#### [COLLECTED MATERIAL]

::::::

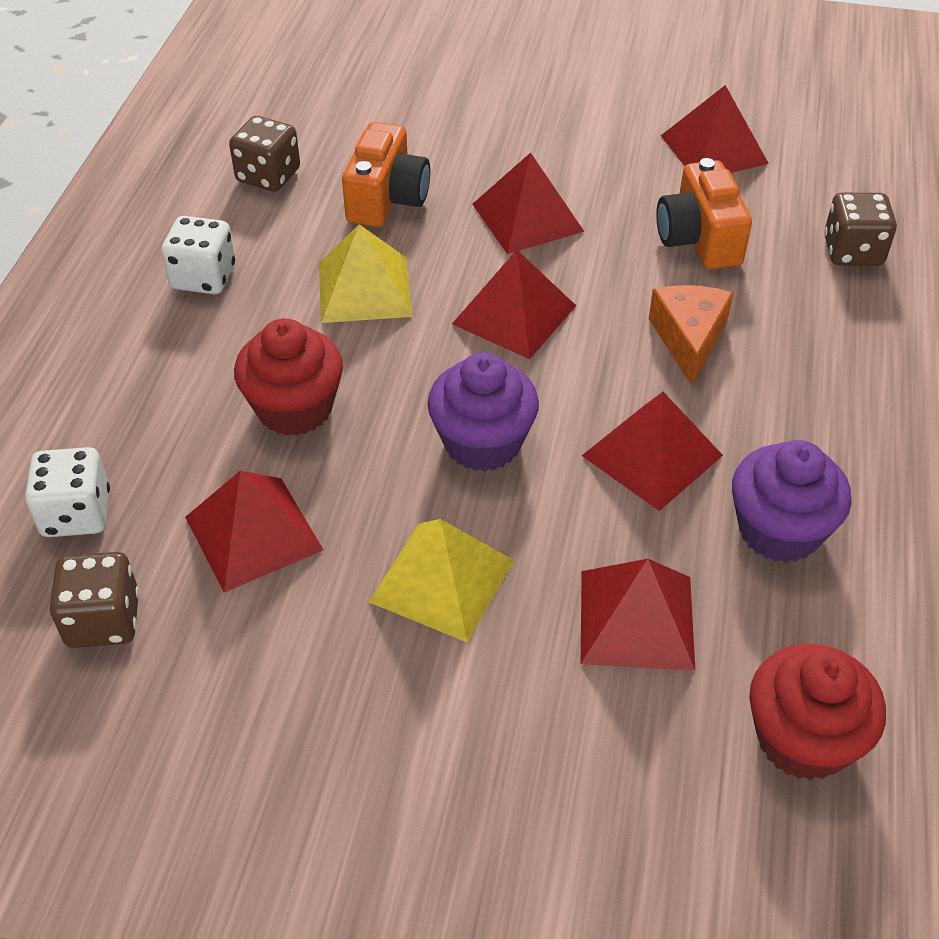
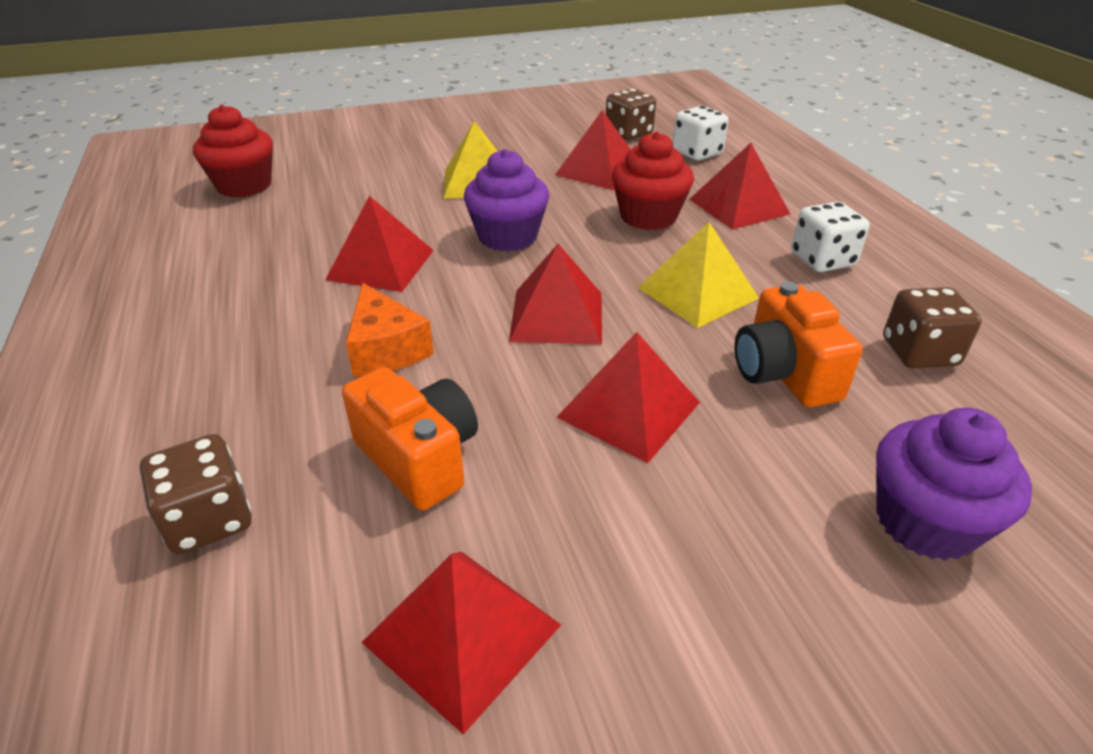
camera: 150 degrees right, 10 degrees down
(636, 619) = (355, 197): red pyramid -> red pyramid (738, 206)
(779, 530) = (271, 254): purple cupcake -> purple cupcake (925, 522)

::::::

#### [EXERCISE OBJECTIVE]
Your task is to retype, exactly and only, the lines from the one with "(636, 619) = (355, 197): red" through the final line above.

#### [WRITTEN REPLY]
(636, 619) = (355, 197): red pyramid -> red pyramid (738, 206)
(779, 530) = (271, 254): purple cupcake -> purple cupcake (925, 522)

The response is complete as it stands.